"""

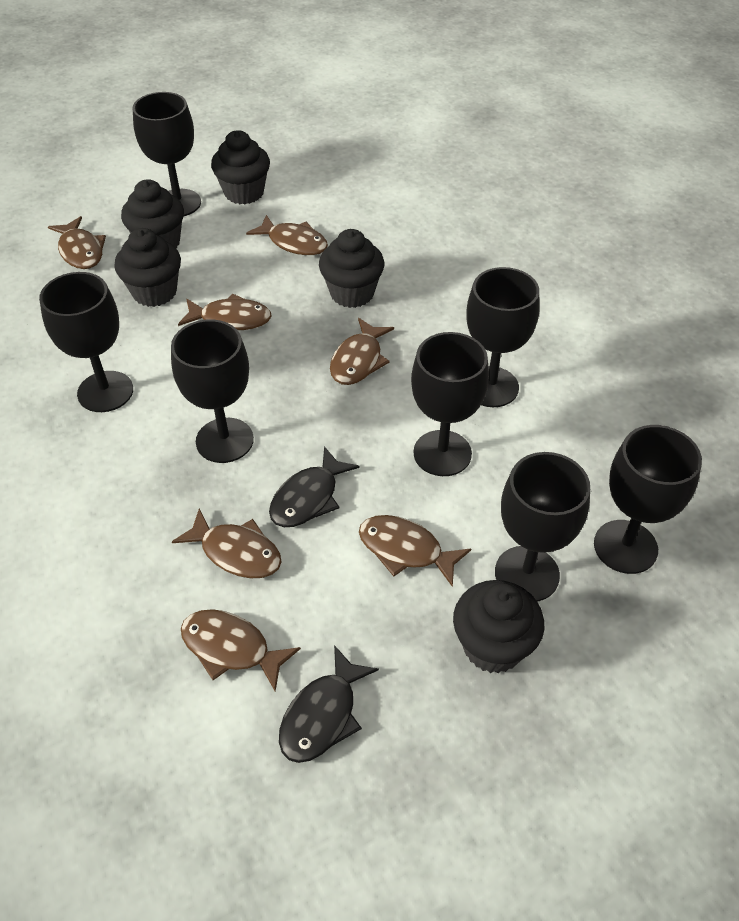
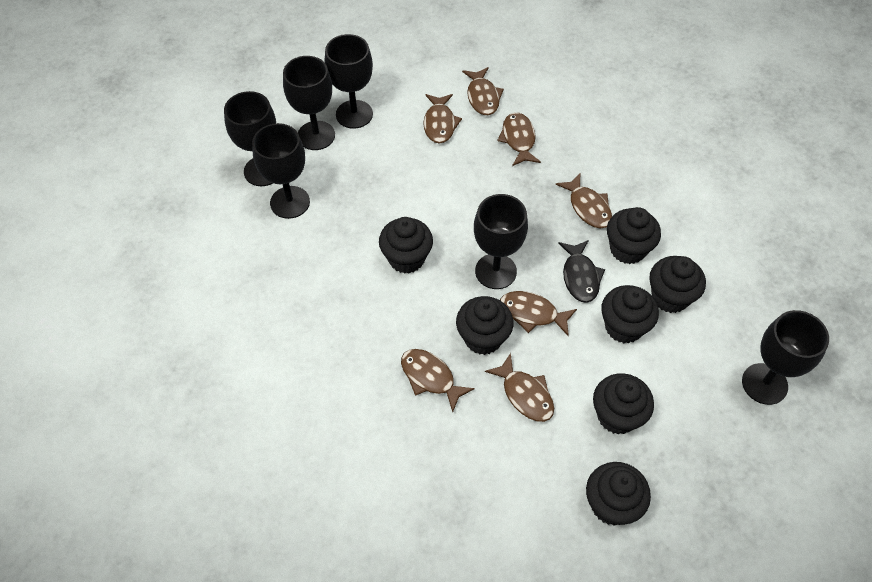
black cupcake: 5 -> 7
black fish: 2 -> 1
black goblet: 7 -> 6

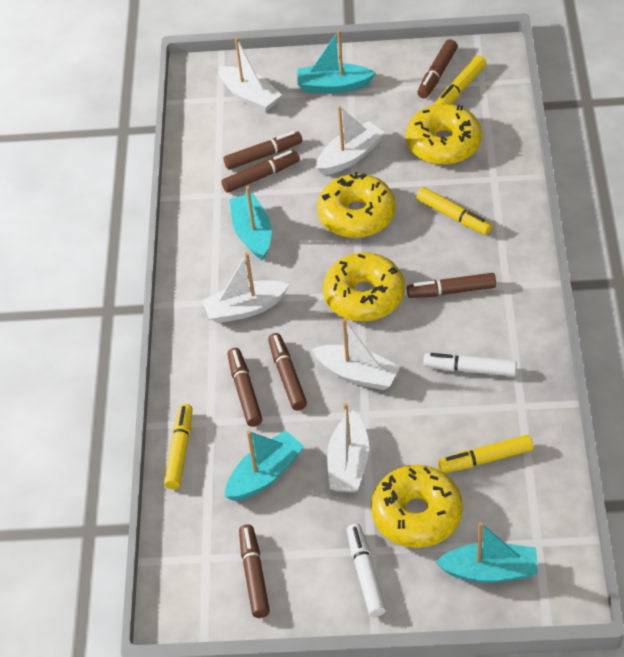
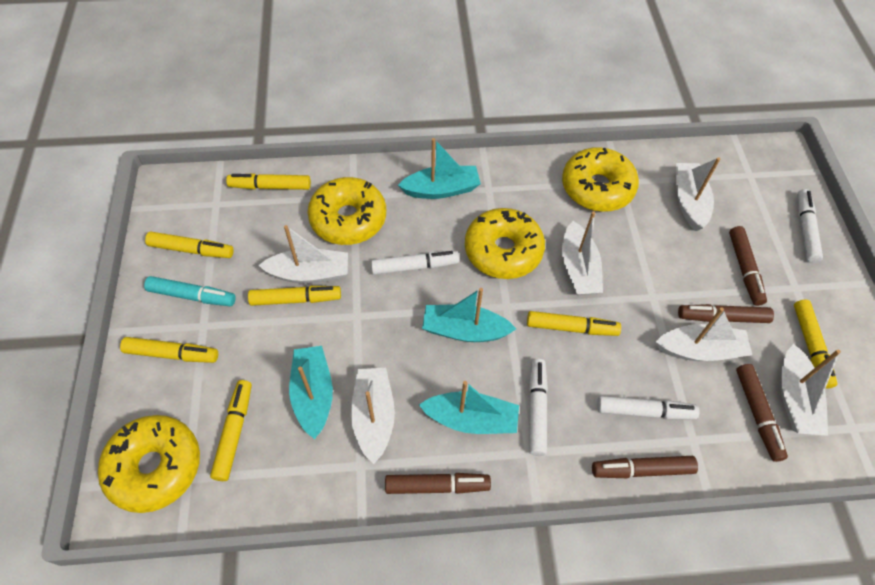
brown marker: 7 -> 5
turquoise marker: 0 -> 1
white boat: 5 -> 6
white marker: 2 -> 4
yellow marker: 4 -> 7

"""
"""

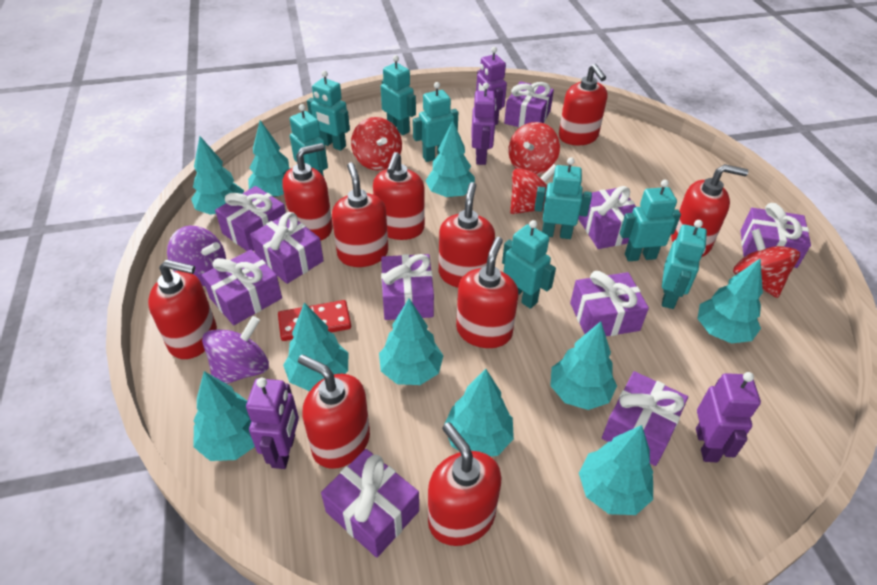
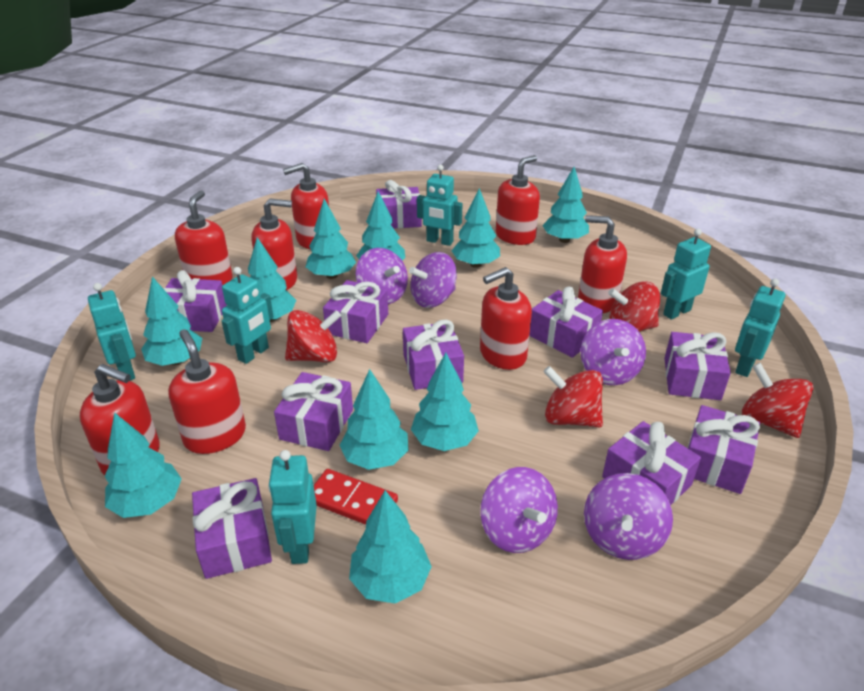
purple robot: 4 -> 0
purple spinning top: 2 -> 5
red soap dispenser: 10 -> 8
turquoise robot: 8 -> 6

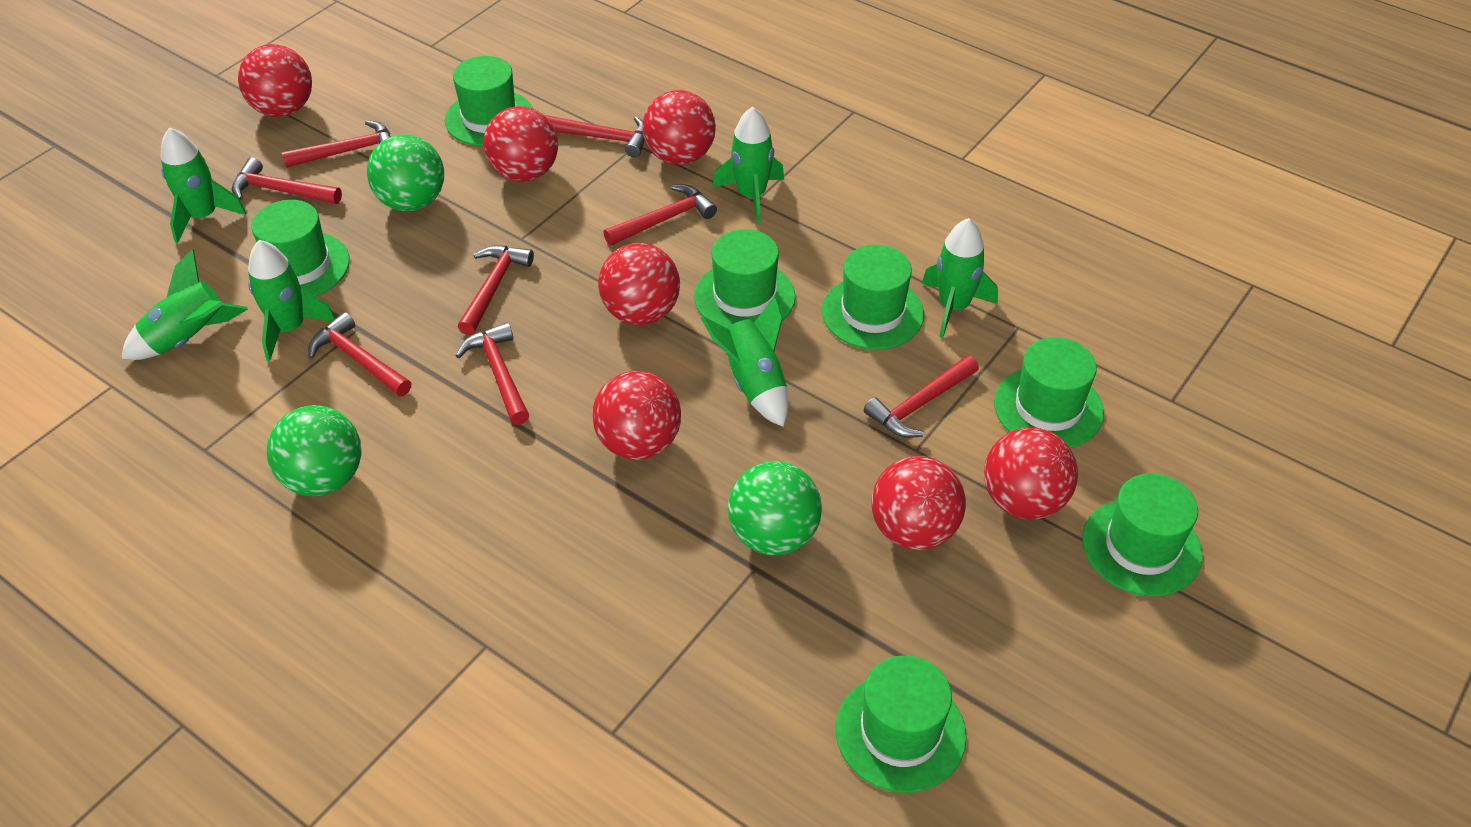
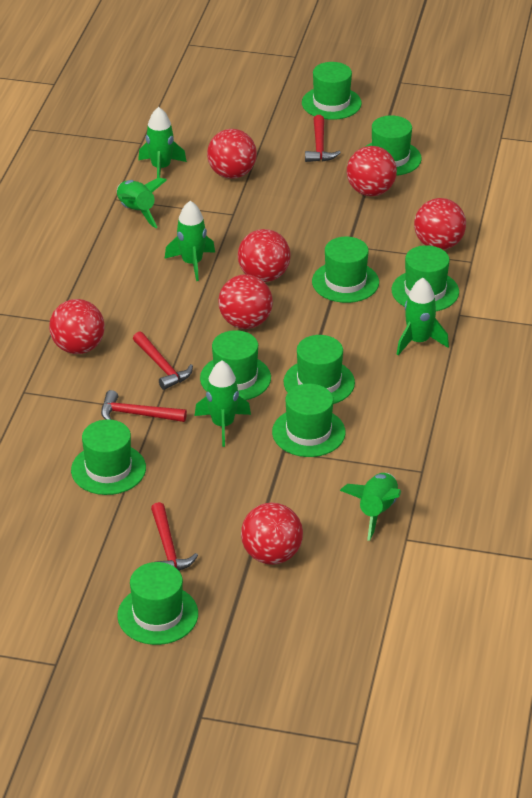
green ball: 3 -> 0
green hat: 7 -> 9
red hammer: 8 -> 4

"""

◆ **Your goal**
Every line of the entries above that includes "black" should be copied.

◆ **Solution**
black cupcake: 5 -> 7
black fish: 2 -> 1
black goblet: 7 -> 6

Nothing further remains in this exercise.